(Dataset records)

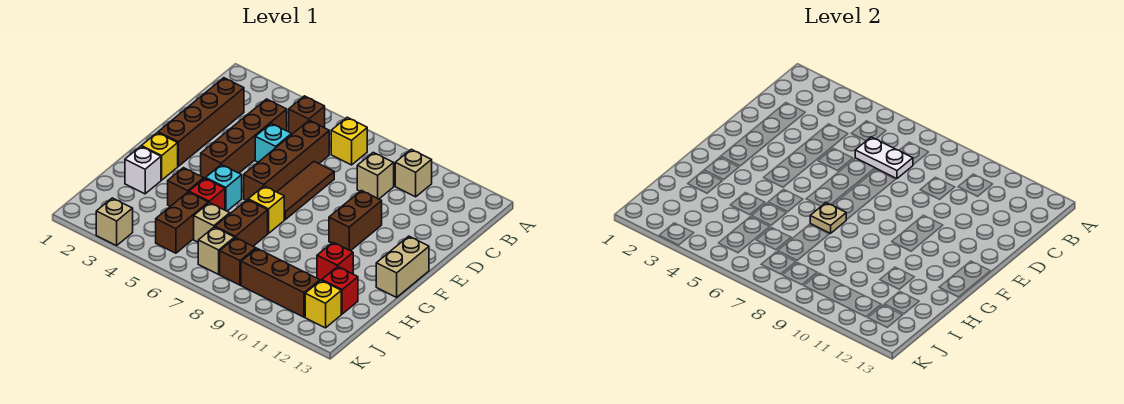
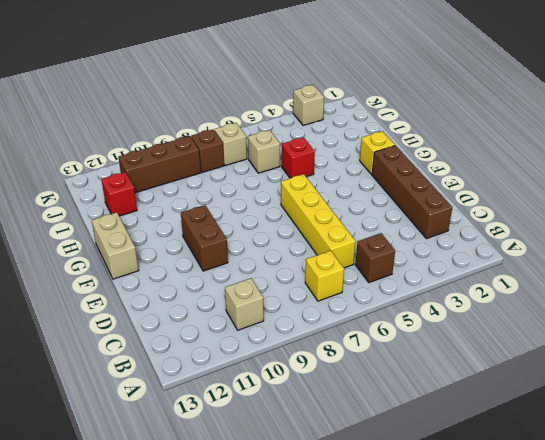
yellow brick C6:F6 level 1 -> brown brick C6:F6 level 1
none -> brown brick C4:F4 level 1
none -> tan brick C9 level 1
none -> cyan brick D5 level 1

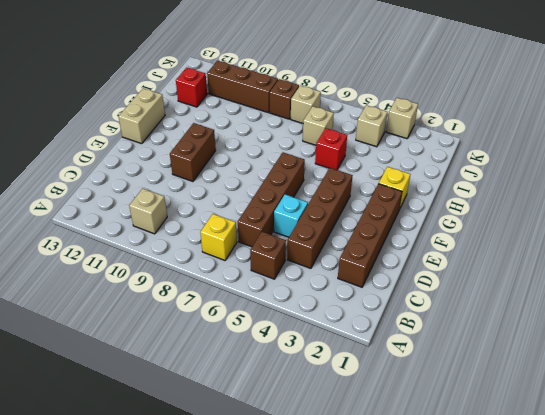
tan brick J4 level 1 -> tan brick C9 level 1
none -> brown tile D7:F7 level 1
none -> cyan brick G5 level 1
none -> yellow brick G7 level 1

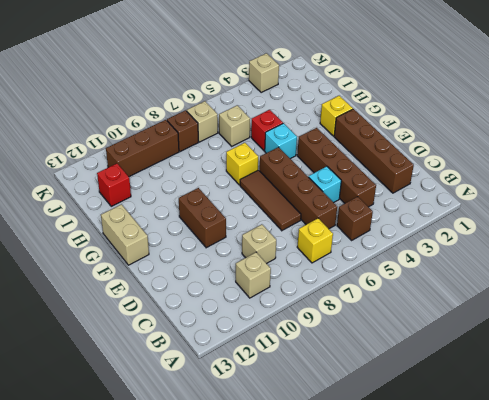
none -> white brick H2 level 1
none -> brown brick H4 level 1
none -> brown brick H7:I7 level 1

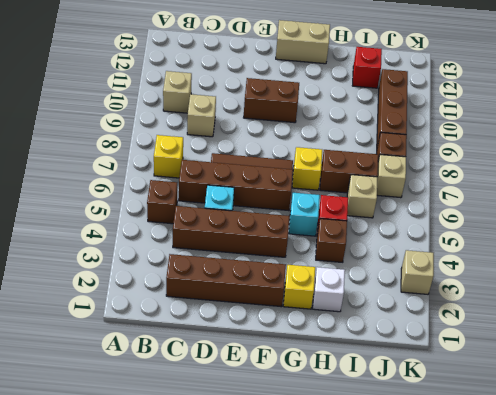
none -> red brick H11 level 1
none -> brown brick I5:J5 level 1
none -> yellow brick J12 level 1

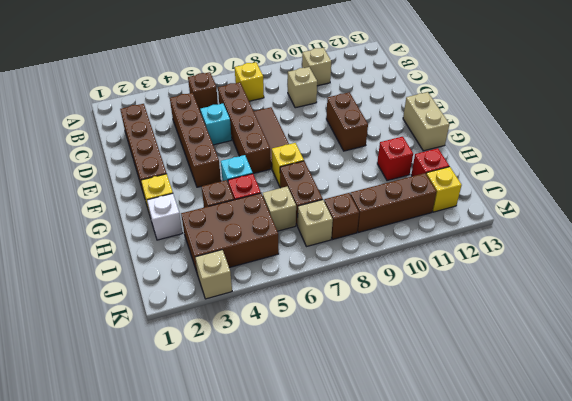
brown brick I3:J5 level 1 -> brown brick I5:J5 level 1
none -> white plate C6:C7 level 2
none -> tan plate G7 level 2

(End Dataset records)

# Problem to work on
Only the span from the line with "none -> white plate C6:C7 level 2" through the final line of the records goes in the output, each line unchanged.

# Written reply
none -> white plate C6:C7 level 2
none -> tan plate G7 level 2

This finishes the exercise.